Data items:
──────

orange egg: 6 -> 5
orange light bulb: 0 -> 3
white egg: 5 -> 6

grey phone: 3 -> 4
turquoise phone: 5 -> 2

──────

[What the task requires] Would you restate the records word for word?

[Solved exercise]
orange egg: 6 -> 5
orange light bulb: 0 -> 3
white egg: 5 -> 6

grey phone: 3 -> 4
turquoise phone: 5 -> 2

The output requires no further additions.